WHAT YOU HAVE TO DO:
Your task is to return the listing below word for word, without any of its images.

DATA BELOW:
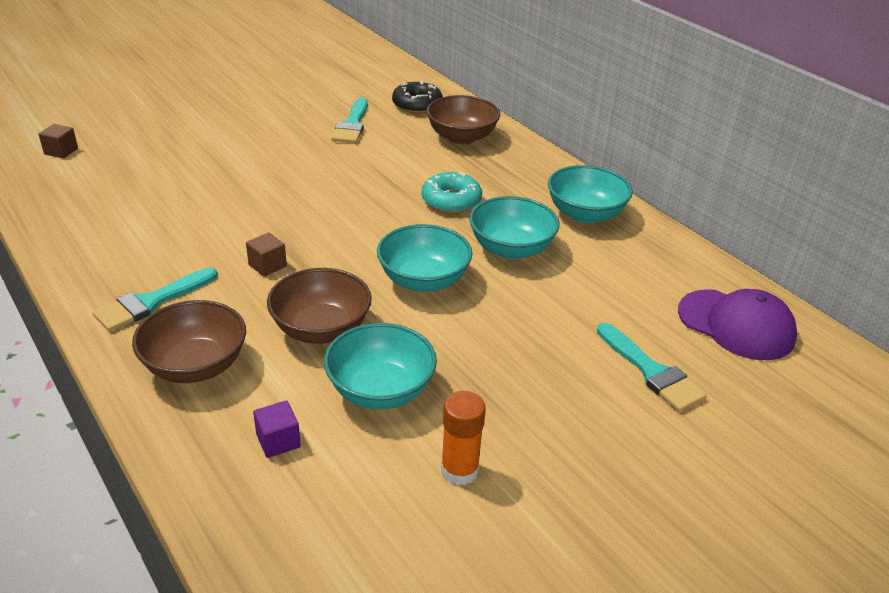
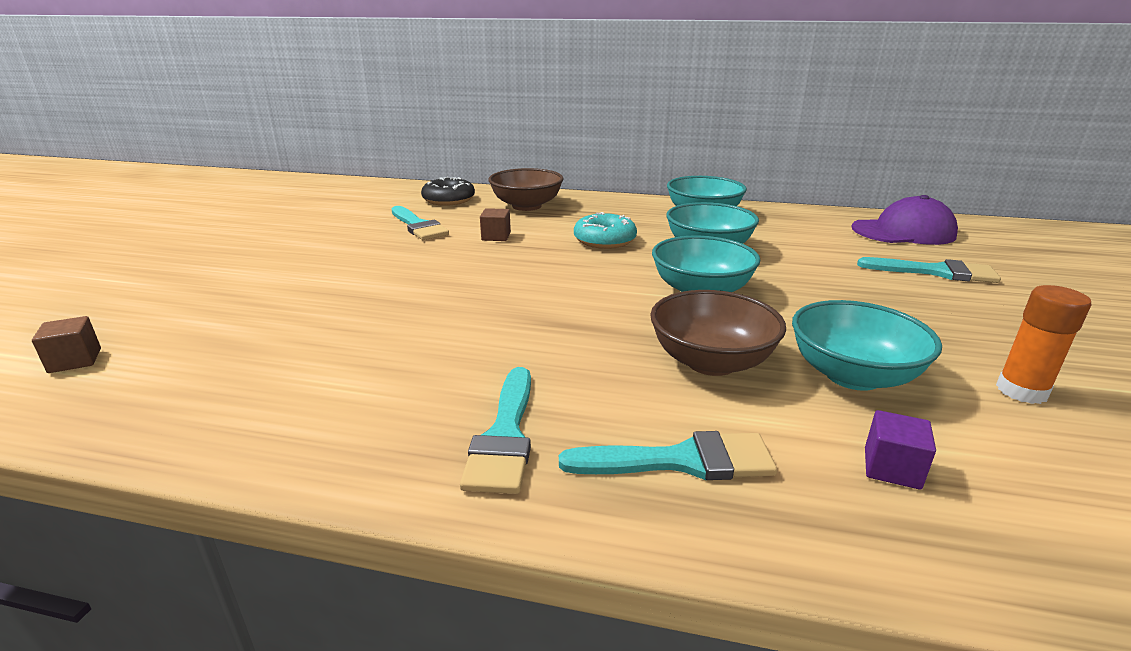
camera: 40 degrees left, 10 degrees down
(195, 366) = (680, 461): brown bowl -> turquoise brush
(267, 265) = (558, 342): brown cube -> brown cube (496, 236)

ANSWER TO THE EXERCISE:
camera: 40 degrees left, 10 degrees down
(195, 366) = (680, 461): brown bowl -> turquoise brush
(267, 265) = (558, 342): brown cube -> brown cube (496, 236)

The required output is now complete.